━━ 记录摘录
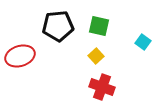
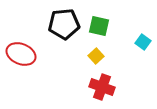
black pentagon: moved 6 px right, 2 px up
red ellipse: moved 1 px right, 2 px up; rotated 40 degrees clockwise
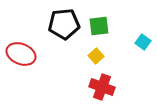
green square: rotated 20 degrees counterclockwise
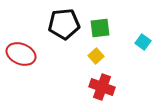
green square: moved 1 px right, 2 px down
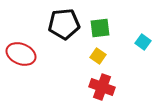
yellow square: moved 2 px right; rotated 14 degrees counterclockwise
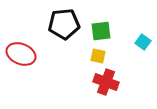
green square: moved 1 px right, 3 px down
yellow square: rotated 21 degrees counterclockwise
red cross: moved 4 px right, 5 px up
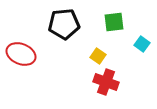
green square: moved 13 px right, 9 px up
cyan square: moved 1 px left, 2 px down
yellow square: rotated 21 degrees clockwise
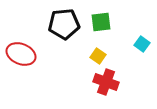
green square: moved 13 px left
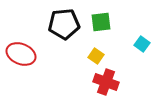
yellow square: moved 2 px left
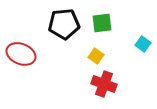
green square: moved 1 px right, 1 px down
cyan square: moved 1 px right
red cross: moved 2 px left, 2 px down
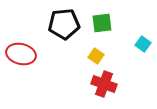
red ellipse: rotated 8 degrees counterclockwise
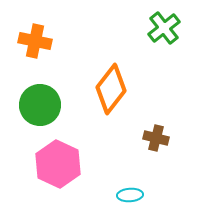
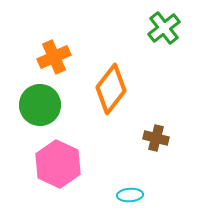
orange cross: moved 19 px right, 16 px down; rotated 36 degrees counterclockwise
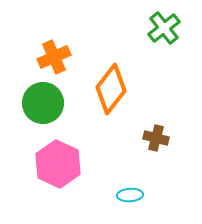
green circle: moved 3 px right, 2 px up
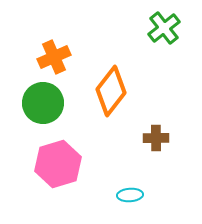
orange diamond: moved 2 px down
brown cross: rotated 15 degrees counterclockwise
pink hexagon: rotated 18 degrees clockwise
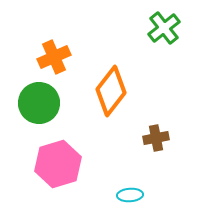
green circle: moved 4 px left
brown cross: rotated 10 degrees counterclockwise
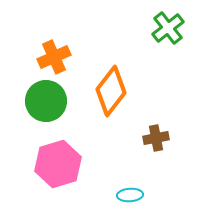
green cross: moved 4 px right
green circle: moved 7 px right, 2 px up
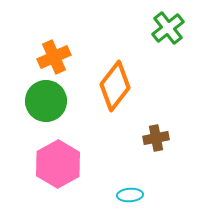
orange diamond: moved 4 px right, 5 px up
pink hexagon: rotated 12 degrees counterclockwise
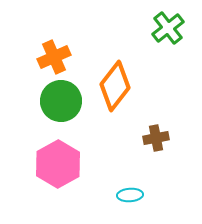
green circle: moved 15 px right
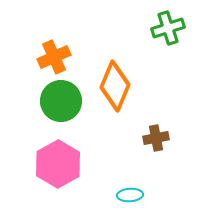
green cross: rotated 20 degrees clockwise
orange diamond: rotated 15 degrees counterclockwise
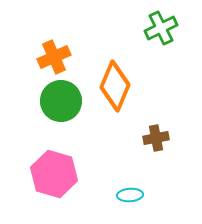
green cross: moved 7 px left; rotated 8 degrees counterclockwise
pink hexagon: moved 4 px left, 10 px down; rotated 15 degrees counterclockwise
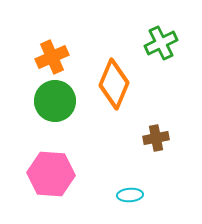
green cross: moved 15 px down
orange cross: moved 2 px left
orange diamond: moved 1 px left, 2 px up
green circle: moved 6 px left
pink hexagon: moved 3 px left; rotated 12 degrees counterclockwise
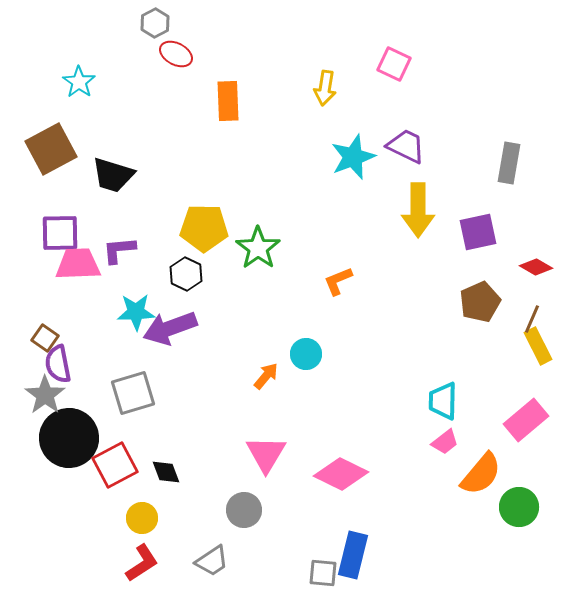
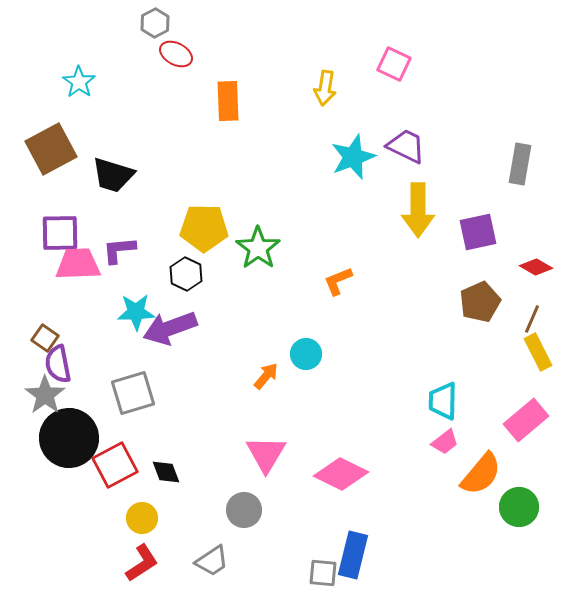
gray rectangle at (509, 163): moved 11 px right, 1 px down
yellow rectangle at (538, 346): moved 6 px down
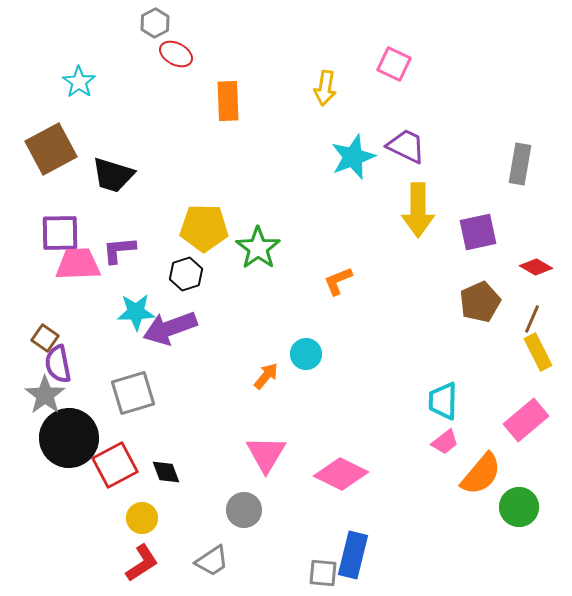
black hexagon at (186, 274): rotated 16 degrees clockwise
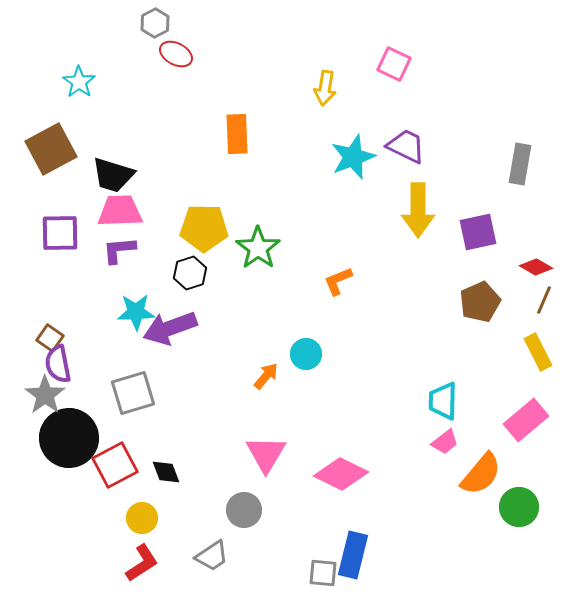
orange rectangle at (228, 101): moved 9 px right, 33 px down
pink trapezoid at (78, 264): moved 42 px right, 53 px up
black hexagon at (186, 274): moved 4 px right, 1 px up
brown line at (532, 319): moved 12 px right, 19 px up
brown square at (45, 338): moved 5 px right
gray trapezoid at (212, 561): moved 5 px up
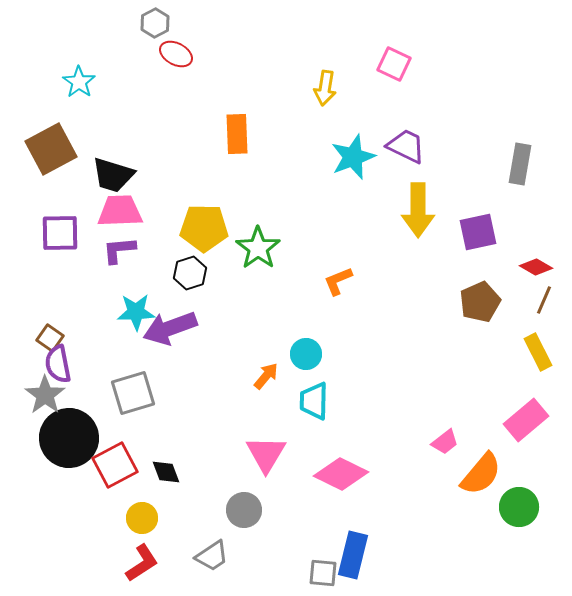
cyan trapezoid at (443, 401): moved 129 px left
━━━━
[练习说明]:
请原样输出上面的全部行，但去掉其中的图片。

[正确答案]:
black pentagon: moved 6 px right, 2 px up
red ellipse: moved 1 px right, 2 px up; rotated 40 degrees clockwise
green square: rotated 20 degrees counterclockwise
green square: moved 1 px right, 2 px down
yellow square: moved 2 px right; rotated 14 degrees counterclockwise
green square: moved 1 px right, 3 px down
yellow square: rotated 21 degrees counterclockwise
red cross: moved 4 px right, 5 px up
green square: moved 13 px right, 9 px up
cyan square: moved 1 px left, 2 px down
yellow square: rotated 21 degrees clockwise
green square: moved 13 px left
yellow square: moved 2 px left
green square: moved 1 px right, 1 px down
cyan square: moved 1 px right
red cross: moved 2 px left, 2 px down
red ellipse: rotated 8 degrees counterclockwise
orange cross: moved 19 px right, 16 px down; rotated 36 degrees counterclockwise
green circle: moved 3 px right, 2 px up
orange diamond: moved 2 px down
brown cross: rotated 15 degrees counterclockwise
pink hexagon: rotated 18 degrees clockwise
green circle: moved 4 px left
brown cross: rotated 10 degrees counterclockwise
green cross: moved 4 px right
green circle: moved 7 px right, 2 px up
orange diamond: moved 4 px right, 5 px up
pink hexagon: rotated 12 degrees counterclockwise
green circle: moved 15 px right
green cross: rotated 20 degrees clockwise
orange diamond: rotated 15 degrees counterclockwise
green cross: moved 7 px left; rotated 8 degrees counterclockwise
pink hexagon: moved 4 px left, 10 px down; rotated 15 degrees counterclockwise
green cross: moved 15 px down
orange cross: moved 2 px left
orange diamond: moved 1 px left, 2 px up
green circle: moved 6 px left
pink hexagon: moved 3 px left; rotated 12 degrees counterclockwise
gray rectangle at (509, 163): moved 11 px right, 1 px down
yellow rectangle at (538, 346): moved 6 px down
black hexagon at (186, 274): rotated 16 degrees clockwise
orange rectangle at (228, 101): moved 9 px right, 33 px down
pink trapezoid at (78, 264): moved 42 px right, 53 px up
black hexagon at (186, 274): moved 4 px right, 1 px up
brown line at (532, 319): moved 12 px right, 19 px up
brown square at (45, 338): moved 5 px right
gray trapezoid at (212, 561): moved 5 px up
cyan trapezoid at (443, 401): moved 129 px left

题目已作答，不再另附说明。